Exercise data:
_ _ _

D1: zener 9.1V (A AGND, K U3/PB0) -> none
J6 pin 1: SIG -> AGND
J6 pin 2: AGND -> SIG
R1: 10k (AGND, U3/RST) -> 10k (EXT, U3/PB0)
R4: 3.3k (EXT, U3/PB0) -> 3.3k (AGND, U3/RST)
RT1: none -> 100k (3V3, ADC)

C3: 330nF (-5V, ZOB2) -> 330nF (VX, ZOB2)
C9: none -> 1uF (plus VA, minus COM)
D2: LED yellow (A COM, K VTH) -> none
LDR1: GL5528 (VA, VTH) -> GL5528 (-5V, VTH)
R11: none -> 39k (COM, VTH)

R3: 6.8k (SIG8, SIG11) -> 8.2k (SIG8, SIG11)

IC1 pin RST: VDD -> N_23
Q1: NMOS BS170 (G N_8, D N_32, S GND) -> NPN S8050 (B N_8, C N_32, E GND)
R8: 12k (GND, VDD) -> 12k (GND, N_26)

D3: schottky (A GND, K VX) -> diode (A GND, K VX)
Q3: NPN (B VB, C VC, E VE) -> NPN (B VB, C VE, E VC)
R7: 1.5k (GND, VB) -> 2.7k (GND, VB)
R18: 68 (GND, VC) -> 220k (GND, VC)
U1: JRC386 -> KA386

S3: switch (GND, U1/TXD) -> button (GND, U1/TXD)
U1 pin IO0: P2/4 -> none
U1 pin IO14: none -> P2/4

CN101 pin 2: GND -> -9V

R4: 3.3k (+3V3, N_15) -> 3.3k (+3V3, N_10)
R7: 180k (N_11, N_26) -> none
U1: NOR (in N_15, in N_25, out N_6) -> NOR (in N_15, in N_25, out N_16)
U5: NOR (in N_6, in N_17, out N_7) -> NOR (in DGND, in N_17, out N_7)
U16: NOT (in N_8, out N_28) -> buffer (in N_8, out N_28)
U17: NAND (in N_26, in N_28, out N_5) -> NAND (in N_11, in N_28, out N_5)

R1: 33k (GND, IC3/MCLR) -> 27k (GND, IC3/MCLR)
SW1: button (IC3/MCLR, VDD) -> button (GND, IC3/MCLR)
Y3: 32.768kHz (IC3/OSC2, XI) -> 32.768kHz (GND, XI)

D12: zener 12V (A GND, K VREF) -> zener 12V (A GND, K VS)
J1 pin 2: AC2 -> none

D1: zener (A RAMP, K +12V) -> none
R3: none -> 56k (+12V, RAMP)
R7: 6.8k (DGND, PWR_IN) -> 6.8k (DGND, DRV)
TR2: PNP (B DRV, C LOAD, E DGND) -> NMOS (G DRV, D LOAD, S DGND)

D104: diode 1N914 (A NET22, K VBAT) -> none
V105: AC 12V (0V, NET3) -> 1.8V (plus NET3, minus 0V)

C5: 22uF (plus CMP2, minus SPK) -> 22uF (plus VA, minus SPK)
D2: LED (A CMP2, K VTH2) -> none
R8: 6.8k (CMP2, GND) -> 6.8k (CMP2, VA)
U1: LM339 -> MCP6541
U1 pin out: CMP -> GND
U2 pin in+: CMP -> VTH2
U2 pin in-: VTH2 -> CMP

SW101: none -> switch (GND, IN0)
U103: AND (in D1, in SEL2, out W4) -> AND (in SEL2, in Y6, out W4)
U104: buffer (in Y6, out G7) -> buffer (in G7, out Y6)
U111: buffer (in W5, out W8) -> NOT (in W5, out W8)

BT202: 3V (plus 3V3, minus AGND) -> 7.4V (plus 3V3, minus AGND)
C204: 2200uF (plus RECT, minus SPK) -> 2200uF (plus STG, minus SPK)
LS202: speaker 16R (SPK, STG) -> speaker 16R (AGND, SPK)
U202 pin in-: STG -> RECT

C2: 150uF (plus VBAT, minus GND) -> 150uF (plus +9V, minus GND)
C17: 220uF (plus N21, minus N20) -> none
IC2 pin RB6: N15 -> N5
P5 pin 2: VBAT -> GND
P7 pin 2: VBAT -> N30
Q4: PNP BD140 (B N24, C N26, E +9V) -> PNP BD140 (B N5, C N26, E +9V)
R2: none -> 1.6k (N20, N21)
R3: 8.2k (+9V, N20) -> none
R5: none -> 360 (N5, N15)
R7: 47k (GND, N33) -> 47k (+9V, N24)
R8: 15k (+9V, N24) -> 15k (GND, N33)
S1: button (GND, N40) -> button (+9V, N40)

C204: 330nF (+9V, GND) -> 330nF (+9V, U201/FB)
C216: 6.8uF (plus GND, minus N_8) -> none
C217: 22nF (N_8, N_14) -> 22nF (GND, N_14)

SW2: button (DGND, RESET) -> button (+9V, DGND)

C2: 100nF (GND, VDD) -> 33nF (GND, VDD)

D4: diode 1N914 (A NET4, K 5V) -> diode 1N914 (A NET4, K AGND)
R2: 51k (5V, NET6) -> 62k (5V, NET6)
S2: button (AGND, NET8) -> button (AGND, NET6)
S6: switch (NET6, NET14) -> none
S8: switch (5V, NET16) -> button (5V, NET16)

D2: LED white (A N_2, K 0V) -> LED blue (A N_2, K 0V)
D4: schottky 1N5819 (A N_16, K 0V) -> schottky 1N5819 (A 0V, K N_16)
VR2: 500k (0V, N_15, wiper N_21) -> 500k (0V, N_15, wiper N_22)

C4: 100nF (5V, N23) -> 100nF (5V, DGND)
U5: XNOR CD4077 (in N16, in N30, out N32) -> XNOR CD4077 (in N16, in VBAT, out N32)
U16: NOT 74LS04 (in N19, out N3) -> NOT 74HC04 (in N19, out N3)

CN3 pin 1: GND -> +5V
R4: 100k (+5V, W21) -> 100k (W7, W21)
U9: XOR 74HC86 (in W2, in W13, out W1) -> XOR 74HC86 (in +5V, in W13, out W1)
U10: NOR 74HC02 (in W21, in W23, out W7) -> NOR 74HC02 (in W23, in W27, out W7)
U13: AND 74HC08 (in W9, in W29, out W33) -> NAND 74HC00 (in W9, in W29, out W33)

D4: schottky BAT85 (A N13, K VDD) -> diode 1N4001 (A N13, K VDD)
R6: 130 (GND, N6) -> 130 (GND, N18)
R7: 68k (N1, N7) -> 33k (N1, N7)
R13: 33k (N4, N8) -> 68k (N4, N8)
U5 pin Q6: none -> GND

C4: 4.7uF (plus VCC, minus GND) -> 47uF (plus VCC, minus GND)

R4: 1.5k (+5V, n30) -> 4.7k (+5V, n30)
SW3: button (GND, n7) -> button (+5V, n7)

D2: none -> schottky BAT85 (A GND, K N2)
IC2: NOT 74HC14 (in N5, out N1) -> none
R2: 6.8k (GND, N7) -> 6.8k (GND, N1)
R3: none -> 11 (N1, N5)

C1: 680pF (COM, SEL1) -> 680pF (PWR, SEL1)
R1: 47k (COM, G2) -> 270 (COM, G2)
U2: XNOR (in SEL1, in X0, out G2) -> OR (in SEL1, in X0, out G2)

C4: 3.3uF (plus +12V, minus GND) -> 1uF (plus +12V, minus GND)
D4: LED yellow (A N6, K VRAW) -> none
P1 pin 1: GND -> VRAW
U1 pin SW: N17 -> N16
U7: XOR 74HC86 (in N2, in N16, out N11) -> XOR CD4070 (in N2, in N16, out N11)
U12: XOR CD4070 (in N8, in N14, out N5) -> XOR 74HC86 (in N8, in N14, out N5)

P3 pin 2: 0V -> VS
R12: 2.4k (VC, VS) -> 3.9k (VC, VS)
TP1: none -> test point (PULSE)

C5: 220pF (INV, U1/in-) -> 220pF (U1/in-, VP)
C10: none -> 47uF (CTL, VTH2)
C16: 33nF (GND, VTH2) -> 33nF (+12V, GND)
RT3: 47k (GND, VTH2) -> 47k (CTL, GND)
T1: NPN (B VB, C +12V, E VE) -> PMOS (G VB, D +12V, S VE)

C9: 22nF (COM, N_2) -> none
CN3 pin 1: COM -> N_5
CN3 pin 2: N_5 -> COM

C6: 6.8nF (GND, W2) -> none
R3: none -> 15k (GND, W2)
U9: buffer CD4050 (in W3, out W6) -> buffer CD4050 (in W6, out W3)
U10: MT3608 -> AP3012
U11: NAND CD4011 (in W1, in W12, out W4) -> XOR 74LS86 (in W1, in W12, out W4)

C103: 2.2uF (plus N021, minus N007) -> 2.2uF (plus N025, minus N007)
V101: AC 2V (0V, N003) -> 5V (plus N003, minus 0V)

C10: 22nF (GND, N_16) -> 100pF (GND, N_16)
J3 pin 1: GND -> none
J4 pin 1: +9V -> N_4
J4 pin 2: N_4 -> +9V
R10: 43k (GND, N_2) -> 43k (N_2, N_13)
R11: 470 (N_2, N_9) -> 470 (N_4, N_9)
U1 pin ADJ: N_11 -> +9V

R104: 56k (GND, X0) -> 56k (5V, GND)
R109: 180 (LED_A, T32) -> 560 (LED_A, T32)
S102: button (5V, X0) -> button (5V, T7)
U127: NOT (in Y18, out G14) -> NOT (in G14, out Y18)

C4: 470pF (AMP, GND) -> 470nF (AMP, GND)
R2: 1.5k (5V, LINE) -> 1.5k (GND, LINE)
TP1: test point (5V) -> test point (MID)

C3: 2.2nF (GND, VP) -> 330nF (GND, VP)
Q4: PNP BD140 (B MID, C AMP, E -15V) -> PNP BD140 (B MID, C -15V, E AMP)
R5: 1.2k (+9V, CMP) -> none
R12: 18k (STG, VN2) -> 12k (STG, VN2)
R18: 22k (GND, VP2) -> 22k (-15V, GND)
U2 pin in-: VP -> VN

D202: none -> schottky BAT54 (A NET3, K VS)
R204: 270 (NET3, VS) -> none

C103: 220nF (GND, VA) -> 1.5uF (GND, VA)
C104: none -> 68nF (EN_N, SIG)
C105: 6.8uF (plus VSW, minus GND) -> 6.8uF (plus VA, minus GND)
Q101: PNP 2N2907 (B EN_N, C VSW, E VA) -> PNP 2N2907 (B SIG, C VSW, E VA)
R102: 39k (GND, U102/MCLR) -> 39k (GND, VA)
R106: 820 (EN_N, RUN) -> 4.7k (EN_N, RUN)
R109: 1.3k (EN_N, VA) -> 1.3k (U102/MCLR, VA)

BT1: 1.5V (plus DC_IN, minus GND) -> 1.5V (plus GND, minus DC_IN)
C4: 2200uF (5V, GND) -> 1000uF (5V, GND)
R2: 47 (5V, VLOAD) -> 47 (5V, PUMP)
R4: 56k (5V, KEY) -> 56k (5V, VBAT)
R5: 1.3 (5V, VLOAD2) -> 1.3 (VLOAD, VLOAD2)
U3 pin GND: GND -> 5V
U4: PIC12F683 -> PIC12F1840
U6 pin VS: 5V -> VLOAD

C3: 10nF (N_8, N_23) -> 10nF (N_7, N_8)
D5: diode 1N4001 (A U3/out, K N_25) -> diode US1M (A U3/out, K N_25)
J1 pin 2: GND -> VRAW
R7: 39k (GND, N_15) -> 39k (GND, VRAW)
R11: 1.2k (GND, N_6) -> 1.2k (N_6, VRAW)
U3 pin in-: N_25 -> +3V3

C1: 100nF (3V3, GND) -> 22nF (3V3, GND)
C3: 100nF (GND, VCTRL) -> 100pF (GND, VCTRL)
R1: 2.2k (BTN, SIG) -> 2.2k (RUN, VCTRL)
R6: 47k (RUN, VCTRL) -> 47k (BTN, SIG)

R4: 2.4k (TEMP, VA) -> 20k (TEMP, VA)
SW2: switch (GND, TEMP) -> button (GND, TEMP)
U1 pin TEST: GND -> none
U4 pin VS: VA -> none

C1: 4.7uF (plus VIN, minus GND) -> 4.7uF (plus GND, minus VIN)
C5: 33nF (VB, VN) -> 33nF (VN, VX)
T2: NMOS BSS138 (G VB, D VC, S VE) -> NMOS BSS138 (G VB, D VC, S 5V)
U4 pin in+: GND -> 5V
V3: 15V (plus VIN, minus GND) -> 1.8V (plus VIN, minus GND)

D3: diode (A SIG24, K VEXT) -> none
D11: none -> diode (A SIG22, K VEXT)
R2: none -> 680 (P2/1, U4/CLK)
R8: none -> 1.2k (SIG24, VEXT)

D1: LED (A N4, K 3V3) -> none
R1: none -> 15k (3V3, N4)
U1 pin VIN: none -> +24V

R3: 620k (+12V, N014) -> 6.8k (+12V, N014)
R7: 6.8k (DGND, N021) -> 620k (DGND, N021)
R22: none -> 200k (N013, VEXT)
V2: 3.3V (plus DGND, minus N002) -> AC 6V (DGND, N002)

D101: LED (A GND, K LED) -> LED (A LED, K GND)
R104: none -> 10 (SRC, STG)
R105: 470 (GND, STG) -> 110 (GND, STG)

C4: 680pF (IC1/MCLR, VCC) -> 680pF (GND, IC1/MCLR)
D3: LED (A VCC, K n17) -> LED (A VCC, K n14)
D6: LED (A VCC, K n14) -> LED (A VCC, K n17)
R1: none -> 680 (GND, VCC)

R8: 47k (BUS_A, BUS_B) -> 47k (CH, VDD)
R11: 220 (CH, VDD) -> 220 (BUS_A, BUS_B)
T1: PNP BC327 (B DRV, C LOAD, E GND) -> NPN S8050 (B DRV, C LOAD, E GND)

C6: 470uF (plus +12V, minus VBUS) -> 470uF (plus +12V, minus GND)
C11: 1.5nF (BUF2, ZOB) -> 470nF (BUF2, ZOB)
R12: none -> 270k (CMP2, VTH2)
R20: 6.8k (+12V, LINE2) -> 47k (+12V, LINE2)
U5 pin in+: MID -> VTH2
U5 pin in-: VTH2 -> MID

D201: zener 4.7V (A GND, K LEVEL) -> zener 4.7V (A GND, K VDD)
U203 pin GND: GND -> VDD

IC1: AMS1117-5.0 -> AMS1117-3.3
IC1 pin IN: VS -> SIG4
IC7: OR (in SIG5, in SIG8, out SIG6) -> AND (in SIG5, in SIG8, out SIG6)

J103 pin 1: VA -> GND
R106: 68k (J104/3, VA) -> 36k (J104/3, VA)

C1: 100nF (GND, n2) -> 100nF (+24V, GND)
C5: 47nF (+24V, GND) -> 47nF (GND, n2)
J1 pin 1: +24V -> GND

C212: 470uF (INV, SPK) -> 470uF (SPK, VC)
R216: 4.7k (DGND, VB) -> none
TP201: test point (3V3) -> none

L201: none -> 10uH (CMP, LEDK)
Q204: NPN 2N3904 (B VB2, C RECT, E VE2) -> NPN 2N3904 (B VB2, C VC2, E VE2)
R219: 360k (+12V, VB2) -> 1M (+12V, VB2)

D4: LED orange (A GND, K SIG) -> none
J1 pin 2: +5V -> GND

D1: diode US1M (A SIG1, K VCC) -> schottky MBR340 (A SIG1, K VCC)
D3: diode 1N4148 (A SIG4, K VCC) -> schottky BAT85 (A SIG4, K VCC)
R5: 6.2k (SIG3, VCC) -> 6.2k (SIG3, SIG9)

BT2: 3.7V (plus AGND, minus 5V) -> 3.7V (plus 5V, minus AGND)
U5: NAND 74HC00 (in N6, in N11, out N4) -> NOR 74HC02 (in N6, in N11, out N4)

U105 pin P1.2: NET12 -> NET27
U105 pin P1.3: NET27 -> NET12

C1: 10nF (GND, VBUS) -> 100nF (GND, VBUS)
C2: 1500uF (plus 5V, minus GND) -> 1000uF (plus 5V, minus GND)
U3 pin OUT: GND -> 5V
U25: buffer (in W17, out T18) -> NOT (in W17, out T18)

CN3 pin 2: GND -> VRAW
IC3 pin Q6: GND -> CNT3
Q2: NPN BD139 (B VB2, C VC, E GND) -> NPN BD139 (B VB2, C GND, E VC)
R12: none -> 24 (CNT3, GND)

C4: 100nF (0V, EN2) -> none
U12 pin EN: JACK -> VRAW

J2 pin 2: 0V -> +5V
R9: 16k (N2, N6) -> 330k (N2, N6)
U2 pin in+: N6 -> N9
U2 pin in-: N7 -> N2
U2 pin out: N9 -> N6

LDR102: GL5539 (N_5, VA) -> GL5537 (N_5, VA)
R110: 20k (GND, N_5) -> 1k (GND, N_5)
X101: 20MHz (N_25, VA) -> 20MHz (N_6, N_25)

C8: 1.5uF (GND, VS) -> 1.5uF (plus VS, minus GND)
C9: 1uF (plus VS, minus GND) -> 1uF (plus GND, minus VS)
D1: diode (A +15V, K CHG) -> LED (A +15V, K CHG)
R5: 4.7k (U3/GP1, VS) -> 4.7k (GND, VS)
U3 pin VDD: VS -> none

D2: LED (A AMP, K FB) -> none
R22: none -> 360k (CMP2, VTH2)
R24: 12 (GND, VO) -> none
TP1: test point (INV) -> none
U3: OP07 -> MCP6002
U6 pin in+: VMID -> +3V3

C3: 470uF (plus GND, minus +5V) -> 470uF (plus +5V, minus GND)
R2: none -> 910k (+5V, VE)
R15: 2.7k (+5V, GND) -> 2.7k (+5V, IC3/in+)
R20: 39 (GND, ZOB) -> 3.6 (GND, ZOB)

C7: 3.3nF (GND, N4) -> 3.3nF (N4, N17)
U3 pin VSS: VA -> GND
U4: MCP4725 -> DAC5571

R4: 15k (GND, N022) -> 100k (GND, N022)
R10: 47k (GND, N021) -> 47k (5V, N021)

_ _ _

Task: Copy each line of the data above that holds "RECT".

Result of the exercise:
C204: 2200uF (plus RECT, minus SPK) -> 2200uF (plus STG, minus SPK)
U202 pin in-: STG -> RECT
Q204: NPN 2N3904 (B VB2, C RECT, E VE2) -> NPN 2N3904 (B VB2, C VC2, E VE2)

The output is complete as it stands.